> **Exercise details**:
From the records below, pull out every line that contains the string "location". Case matters.

Target pointing data:
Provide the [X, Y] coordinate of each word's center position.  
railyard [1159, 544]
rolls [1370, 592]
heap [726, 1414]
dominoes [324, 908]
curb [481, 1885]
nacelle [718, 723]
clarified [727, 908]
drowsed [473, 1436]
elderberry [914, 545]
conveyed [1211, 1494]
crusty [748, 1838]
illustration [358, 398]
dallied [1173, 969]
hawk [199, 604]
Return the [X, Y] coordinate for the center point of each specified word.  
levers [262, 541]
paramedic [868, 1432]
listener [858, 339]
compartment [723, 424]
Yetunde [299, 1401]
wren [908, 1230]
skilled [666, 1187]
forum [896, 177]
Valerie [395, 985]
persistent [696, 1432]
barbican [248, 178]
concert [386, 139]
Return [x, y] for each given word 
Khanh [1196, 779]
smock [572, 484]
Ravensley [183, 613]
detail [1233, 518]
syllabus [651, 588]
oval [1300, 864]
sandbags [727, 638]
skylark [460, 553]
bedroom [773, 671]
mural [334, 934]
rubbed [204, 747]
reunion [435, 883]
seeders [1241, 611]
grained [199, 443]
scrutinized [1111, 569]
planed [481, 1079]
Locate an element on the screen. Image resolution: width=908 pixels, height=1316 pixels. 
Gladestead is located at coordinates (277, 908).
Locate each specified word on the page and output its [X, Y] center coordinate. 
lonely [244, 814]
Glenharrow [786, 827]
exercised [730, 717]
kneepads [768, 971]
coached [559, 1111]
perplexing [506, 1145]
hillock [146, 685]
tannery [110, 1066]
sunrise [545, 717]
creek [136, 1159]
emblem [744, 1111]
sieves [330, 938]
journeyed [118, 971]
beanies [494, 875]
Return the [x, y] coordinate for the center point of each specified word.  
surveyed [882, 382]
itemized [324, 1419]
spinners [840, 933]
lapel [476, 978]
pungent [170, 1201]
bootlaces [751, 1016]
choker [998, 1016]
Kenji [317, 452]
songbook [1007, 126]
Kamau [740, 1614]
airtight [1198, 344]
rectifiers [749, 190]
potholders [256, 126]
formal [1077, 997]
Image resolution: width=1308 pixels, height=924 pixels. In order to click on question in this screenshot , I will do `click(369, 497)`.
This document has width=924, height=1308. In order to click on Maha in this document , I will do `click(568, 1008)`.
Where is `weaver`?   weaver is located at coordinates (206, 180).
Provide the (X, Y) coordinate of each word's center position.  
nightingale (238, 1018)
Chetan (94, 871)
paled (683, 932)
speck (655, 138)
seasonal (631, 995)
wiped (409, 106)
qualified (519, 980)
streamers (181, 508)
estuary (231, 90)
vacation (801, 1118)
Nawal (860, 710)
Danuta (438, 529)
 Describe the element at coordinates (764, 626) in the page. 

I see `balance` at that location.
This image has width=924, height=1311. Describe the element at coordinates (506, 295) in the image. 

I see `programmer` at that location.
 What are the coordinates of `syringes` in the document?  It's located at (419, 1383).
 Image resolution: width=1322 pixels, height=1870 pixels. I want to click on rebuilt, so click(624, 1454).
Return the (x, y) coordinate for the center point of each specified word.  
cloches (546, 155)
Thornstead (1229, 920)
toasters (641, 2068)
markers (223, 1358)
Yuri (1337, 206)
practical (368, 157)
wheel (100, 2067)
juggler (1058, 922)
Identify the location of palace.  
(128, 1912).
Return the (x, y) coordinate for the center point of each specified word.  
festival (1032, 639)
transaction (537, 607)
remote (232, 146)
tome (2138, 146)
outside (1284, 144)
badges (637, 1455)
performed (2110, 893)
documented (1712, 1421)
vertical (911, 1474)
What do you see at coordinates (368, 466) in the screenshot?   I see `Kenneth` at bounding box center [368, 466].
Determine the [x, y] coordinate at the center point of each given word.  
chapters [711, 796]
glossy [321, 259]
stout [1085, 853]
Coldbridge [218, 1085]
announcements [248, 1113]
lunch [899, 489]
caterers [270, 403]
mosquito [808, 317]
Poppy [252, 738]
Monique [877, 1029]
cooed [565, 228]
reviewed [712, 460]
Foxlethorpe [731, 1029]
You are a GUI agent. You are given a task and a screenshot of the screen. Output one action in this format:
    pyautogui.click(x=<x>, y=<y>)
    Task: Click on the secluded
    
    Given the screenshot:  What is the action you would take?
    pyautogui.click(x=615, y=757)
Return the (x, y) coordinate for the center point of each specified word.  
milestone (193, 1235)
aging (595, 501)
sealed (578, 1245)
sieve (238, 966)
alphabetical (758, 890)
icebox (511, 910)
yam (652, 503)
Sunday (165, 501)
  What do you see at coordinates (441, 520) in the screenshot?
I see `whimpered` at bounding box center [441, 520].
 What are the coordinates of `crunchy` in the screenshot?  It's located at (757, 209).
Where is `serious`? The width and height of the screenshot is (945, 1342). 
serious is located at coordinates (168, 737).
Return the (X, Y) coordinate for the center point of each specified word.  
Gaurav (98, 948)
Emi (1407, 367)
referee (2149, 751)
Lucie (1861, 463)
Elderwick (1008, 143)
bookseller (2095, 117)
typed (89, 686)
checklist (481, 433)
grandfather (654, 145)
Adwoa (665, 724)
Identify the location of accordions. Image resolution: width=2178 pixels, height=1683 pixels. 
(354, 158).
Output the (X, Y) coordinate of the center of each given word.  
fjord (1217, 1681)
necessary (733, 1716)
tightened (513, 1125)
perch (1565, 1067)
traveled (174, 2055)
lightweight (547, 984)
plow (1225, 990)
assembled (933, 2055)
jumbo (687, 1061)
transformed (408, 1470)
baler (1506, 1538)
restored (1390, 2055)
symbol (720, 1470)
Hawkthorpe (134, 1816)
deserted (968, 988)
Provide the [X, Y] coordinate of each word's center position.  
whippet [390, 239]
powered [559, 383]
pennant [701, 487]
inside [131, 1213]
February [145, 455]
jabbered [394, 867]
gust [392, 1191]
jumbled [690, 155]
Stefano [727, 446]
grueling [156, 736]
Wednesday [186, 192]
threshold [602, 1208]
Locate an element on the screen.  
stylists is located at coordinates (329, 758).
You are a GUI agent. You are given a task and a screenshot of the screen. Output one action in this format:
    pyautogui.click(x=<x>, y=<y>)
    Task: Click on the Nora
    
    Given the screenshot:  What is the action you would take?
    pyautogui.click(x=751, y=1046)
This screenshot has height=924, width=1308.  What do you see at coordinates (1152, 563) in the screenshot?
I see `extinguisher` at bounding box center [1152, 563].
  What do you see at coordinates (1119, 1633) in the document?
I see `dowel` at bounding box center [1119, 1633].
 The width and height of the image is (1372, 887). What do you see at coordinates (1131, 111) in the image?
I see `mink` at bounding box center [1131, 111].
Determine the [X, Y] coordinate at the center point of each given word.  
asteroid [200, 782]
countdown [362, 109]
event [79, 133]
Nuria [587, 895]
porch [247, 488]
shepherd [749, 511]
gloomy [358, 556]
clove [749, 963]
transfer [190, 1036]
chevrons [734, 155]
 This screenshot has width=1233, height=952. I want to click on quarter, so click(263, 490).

> **Solution for this problem**:
I see `balance` at that location.
I see `programmer` at that location.
Identify the location of palace.  
Identify the location of accordions. Image resolution: width=2178 pixels, height=1683 pixels. 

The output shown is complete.